[Stored items]
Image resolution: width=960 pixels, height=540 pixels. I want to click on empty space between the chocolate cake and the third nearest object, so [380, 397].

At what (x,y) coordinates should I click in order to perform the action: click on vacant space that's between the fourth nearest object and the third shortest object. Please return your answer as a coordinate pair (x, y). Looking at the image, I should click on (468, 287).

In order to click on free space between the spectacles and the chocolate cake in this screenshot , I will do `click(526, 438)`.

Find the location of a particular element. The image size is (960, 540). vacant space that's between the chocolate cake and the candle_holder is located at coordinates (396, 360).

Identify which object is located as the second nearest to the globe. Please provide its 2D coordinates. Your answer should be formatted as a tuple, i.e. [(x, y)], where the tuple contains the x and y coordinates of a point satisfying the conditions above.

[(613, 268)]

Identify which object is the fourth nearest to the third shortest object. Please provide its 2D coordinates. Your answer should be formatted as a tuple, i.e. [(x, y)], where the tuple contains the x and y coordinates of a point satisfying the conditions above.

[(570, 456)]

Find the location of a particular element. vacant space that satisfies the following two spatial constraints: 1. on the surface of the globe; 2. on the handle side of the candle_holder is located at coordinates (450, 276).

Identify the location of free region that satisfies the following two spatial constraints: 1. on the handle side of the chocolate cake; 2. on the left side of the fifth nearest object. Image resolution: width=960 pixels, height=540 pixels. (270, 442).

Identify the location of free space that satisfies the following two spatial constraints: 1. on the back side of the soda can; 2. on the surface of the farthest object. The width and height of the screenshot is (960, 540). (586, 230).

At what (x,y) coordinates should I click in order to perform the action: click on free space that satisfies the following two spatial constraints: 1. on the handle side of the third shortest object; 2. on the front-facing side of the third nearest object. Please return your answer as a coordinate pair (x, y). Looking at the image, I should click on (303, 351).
* * *
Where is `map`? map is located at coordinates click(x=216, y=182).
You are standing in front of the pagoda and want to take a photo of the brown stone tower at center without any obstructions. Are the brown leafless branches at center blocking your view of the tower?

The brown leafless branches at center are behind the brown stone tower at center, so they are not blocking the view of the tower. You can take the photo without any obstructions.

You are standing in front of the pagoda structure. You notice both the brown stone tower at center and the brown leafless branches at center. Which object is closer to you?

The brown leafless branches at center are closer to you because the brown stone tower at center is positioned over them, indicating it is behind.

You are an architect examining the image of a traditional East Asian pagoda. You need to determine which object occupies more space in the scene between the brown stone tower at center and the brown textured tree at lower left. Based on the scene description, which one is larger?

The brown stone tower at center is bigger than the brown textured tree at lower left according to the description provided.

(Problem to solve): Repeat everything from the line containing "You are an architect" down to the line containing "The brown stone tower at center is bigger", reproducing those lines without any change.

(Result of the exercise):
You are an architect examining the image of a traditional East Asian pagoda. You need to determine which object occupies more space in the scene between the brown stone tower at center and the brown textured tree at lower left. Based on the scene description, which one is larger?

The brown stone tower at center is bigger than the brown textured tree at lower left according to the description provided.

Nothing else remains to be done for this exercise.